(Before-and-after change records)
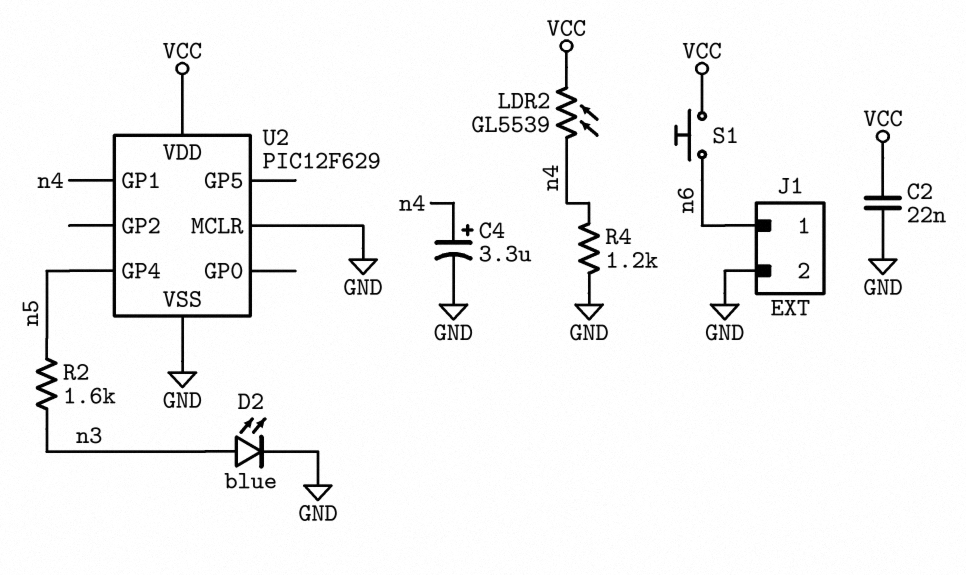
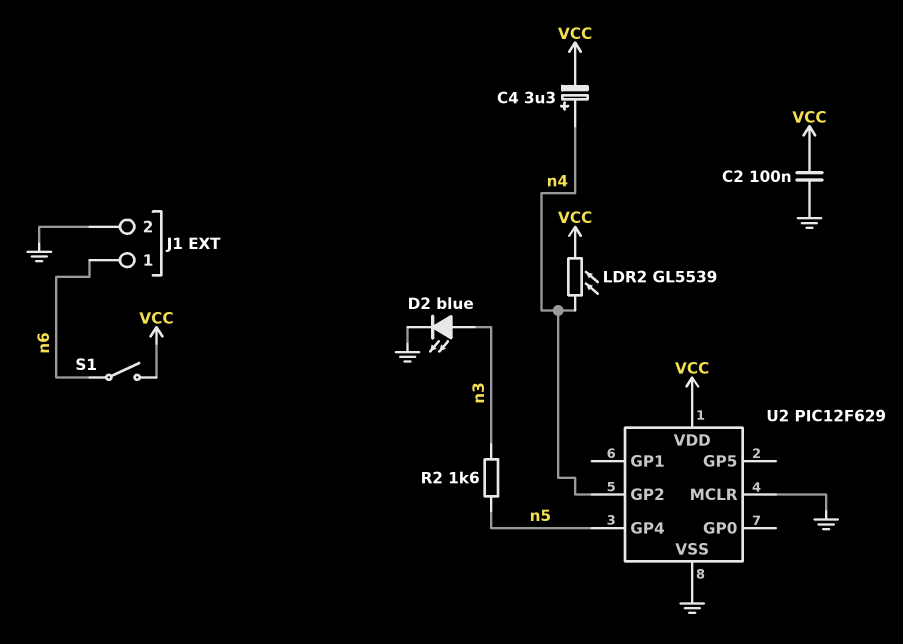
C2: 22nF (GND, VCC) -> 100nF (GND, VCC)
C4: 3.3uF (plus n4, minus GND) -> 3.3uF (plus n4, minus VCC)
R4: 1.2k (GND, n4) -> none
S1: button (VCC, n6) -> switch (VCC, n6)
U2 pin GP1: n4 -> none
U2 pin GP2: none -> n4

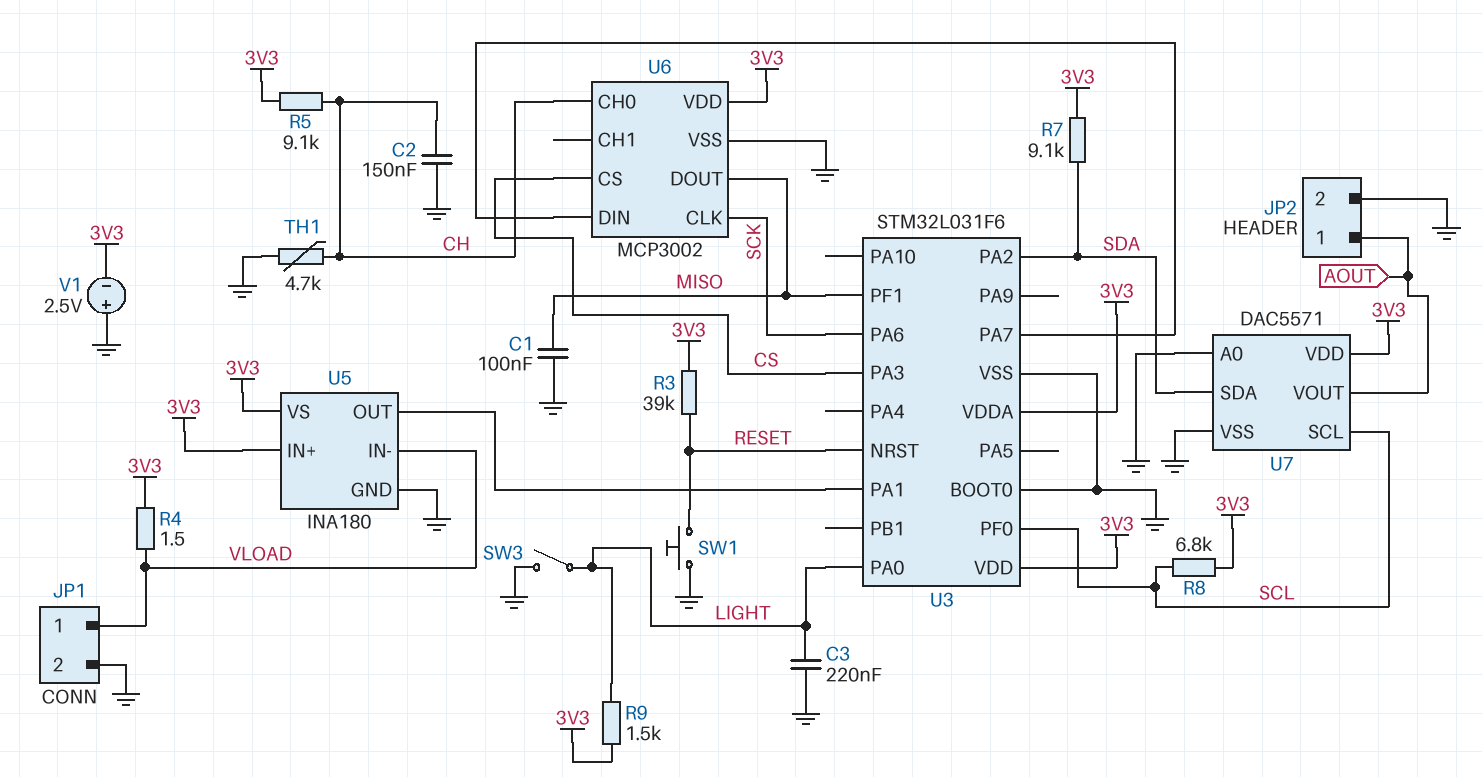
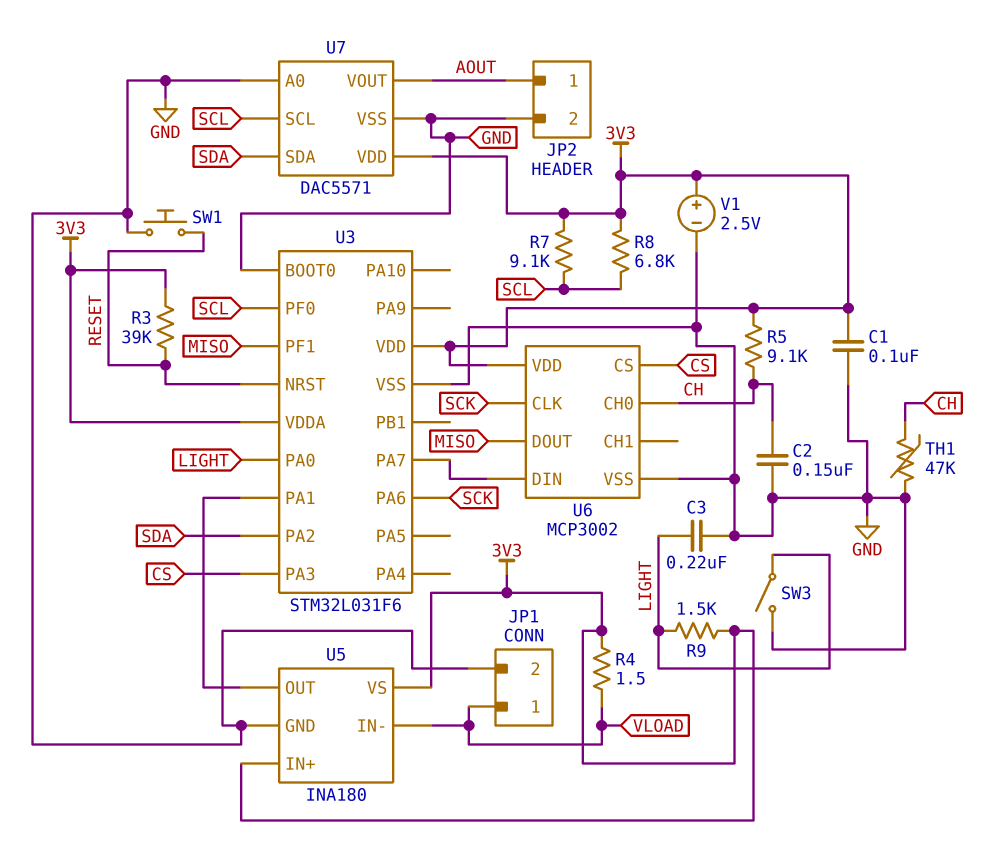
C1: 100nF (GND, MISO) -> 100nF (3V3, GND)
R7: 9.1k (3V3, SDA) -> 9.1k (3V3, SCL)
TH1: 4.7k (CH, GND) -> 47k (CH, GND)
V1: 2.5V (plus GND, minus 3V3) -> 2.5V (plus 3V3, minus GND)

#### [WHAT TO PRODUCE]
From the data above, gather every line that includes the word "plus".

#### [OUTPUT OF THE TASK]
C4: 3.3uF (plus n4, minus GND) -> 3.3uF (plus n4, minus VCC)
V1: 2.5V (plus GND, minus 3V3) -> 2.5V (plus 3V3, minus GND)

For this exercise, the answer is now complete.